=== Begin Enclosure ===

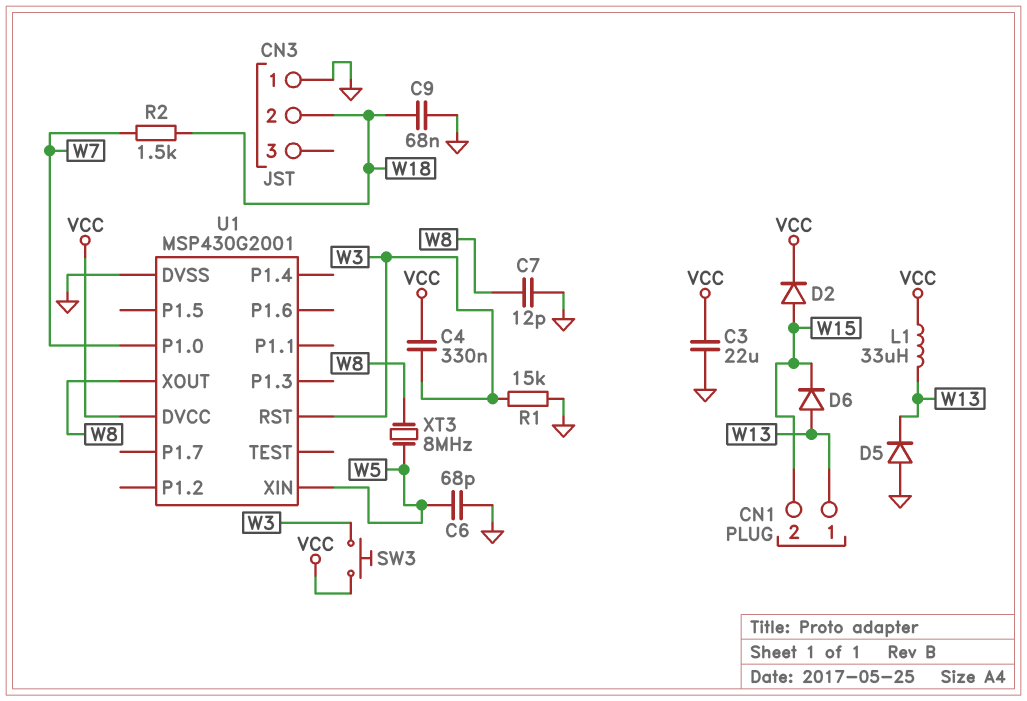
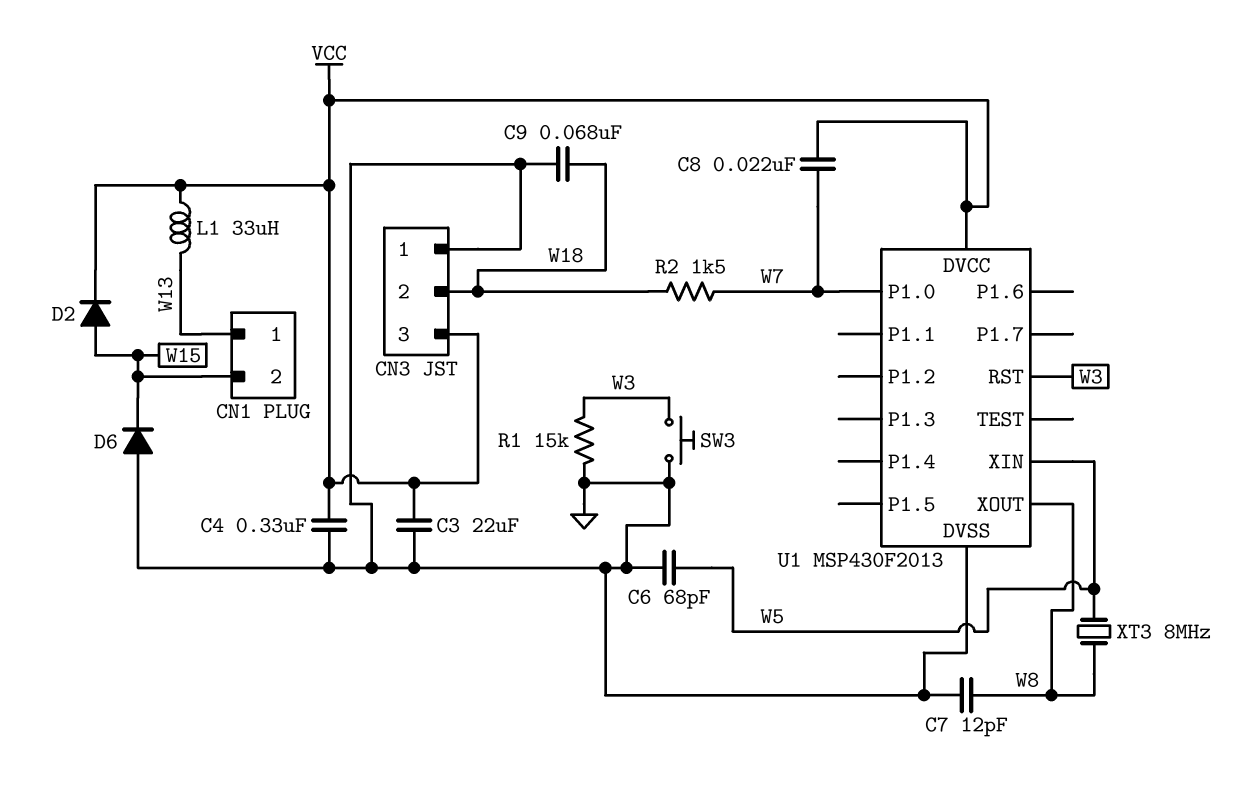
C4: 330nF (VCC, W3) -> 330nF (GND, VCC)
C8: none -> 22nF (VCC, W7)
CN3 pin 3: none -> VCC
D5: diode (A GND, K W13) -> none
D6: diode (A W13, K W15) -> diode (A GND, K W15)
SW3: button (VCC, W3) -> button (GND, W3)
U1: MSP430G2001 -> MSP430F2013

=== End Enclosure ===

_TASK TO COMPLETE_
Give the number of lines that hold the word "diode" in these records, with nothing added.

_ANSWER BOX_
2